• TASK ITEM:
Each record must come back unchanged in your answer, stripped of its images.

Coordinate-based change listings:
________________________
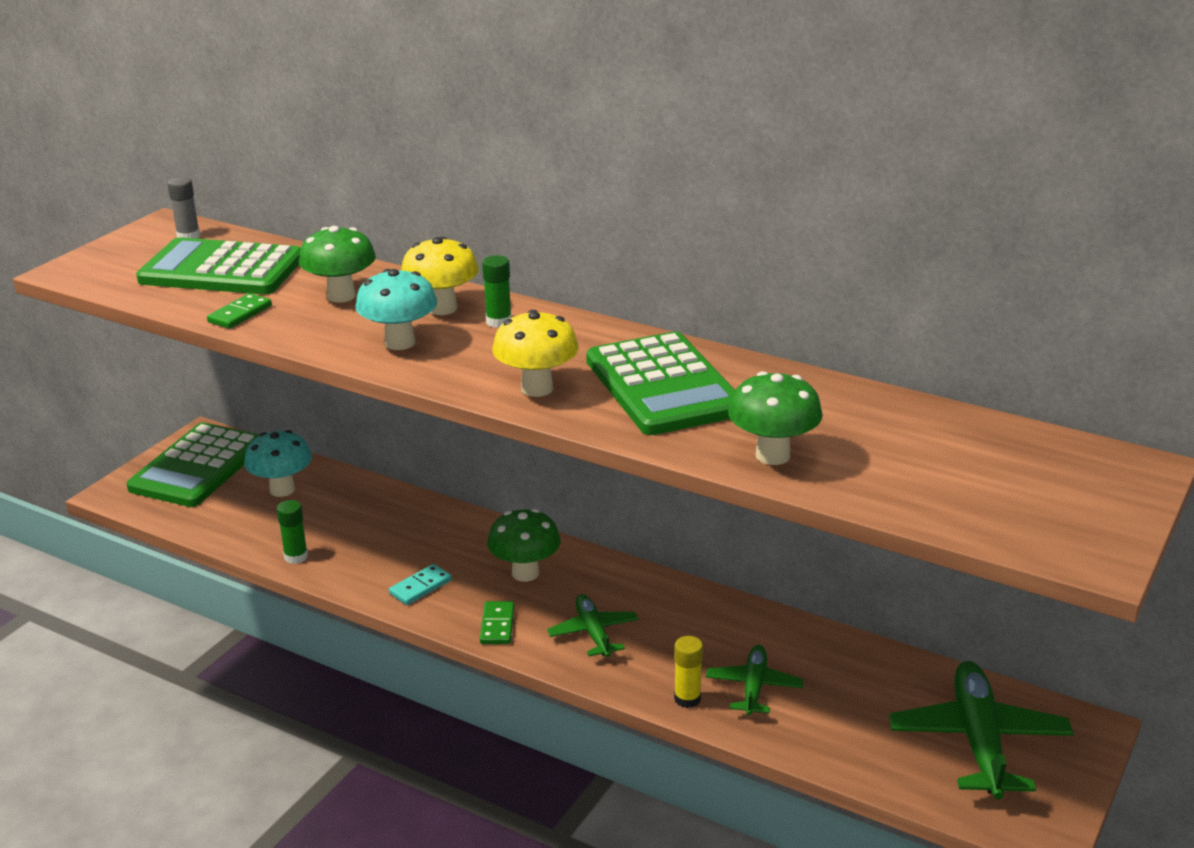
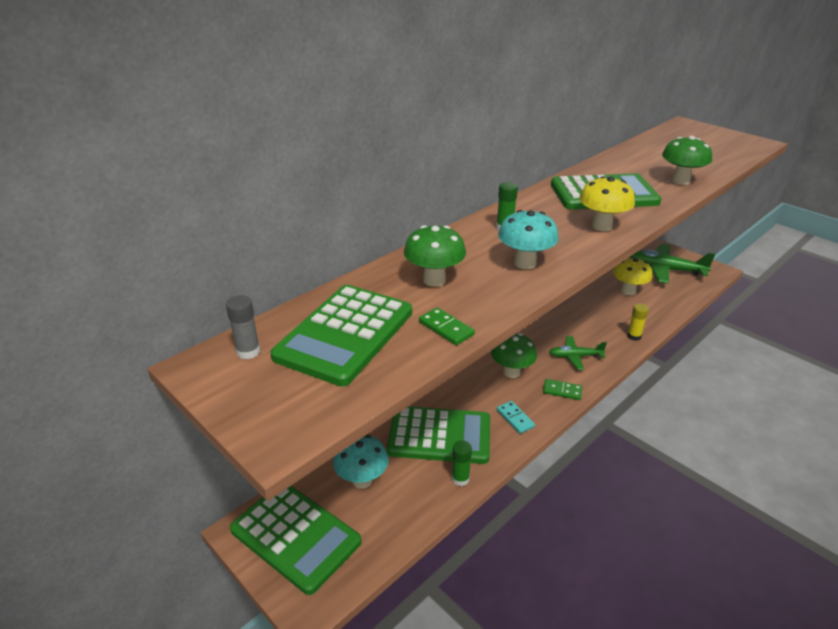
camera: 75 degrees left, 5 degrees up
yellow mushroom [401,237,479,315] -> yellow mushroom moved to [613,257,652,295]
green plane [706,645,804,716] -> none
none -> green calculator [387,406,490,464]

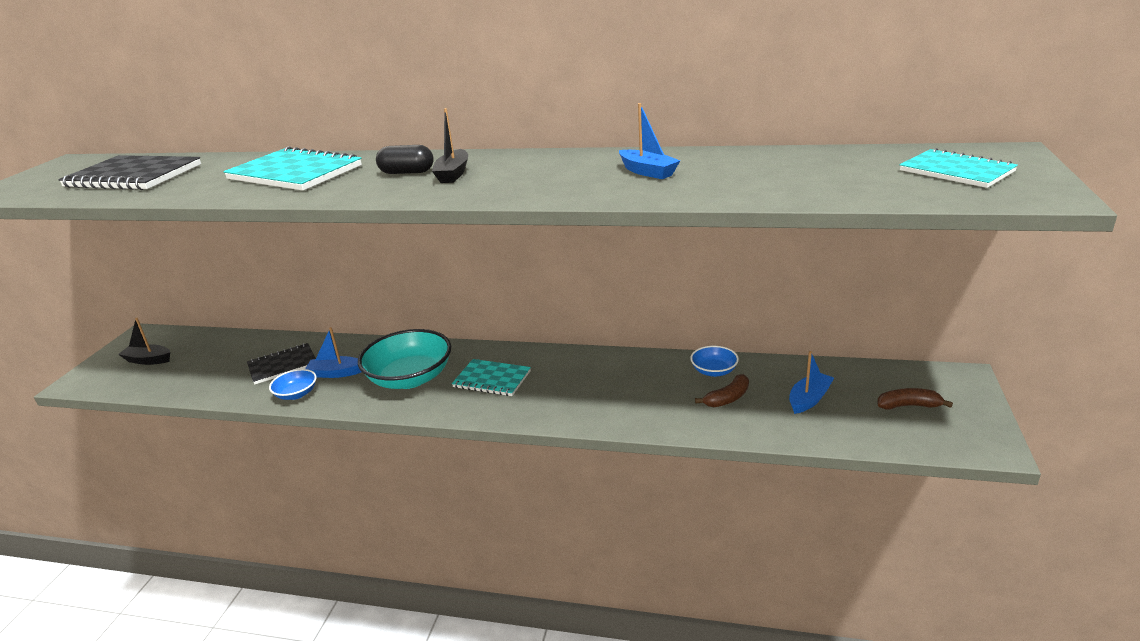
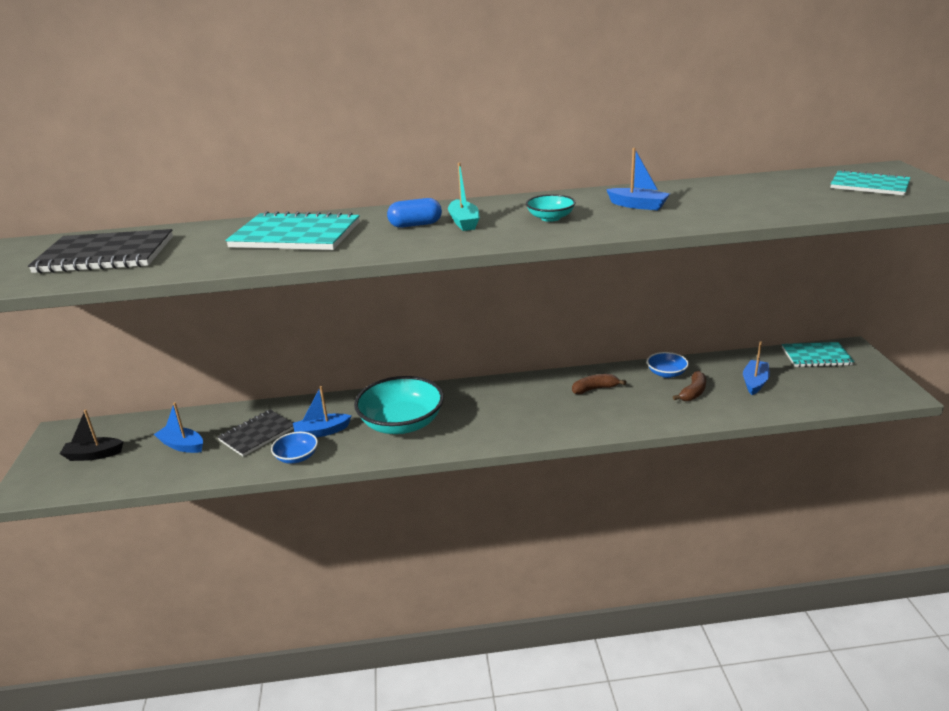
camera: 20 degrees left, 0 degrees up
black capsule [376,145,434,174] -> blue capsule [387,198,442,228]
black boat [432,108,468,183] -> turquoise boat [448,162,480,231]
turquoise notebook [452,359,531,396] -> turquoise notebook moved to [782,342,854,367]
brown banana [877,388,953,410] -> brown banana moved to [572,374,626,394]
none -> blue boat [154,402,203,453]
none -> turquoise bowl [526,194,576,222]

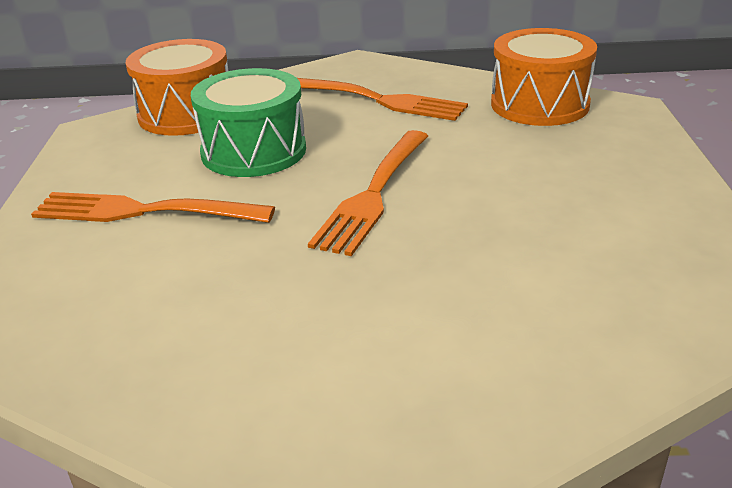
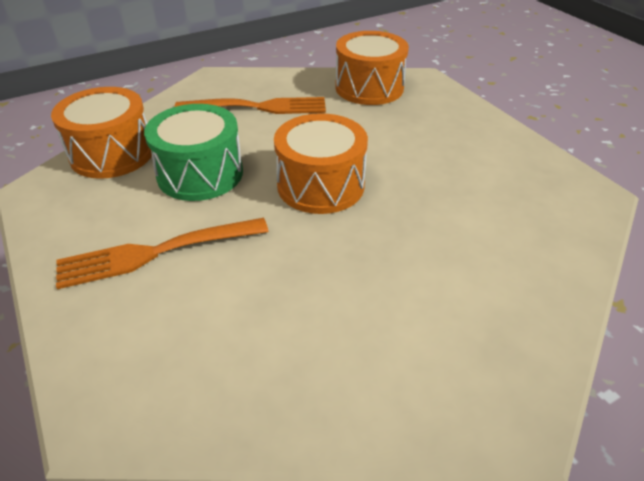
camera: 30 degrees left, 10 degrees up
orange fork [308,130,428,256] -> orange drum [274,113,368,214]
________________________
• RESULT FOR THIS TASK:
camera: 75 degrees left, 5 degrees up
yellow mushroom [401,237,479,315] -> yellow mushroom moved to [613,257,652,295]
green plane [706,645,804,716] -> none
none -> green calculator [387,406,490,464]

camera: 20 degrees left, 0 degrees up
black capsule [376,145,434,174] -> blue capsule [387,198,442,228]
black boat [432,108,468,183] -> turquoise boat [448,162,480,231]
turquoise notebook [452,359,531,396] -> turquoise notebook moved to [782,342,854,367]
brown banana [877,388,953,410] -> brown banana moved to [572,374,626,394]
none -> blue boat [154,402,203,453]
none -> turquoise bowl [526,194,576,222]

camera: 30 degrees left, 10 degrees up
orange fork [308,130,428,256] -> orange drum [274,113,368,214]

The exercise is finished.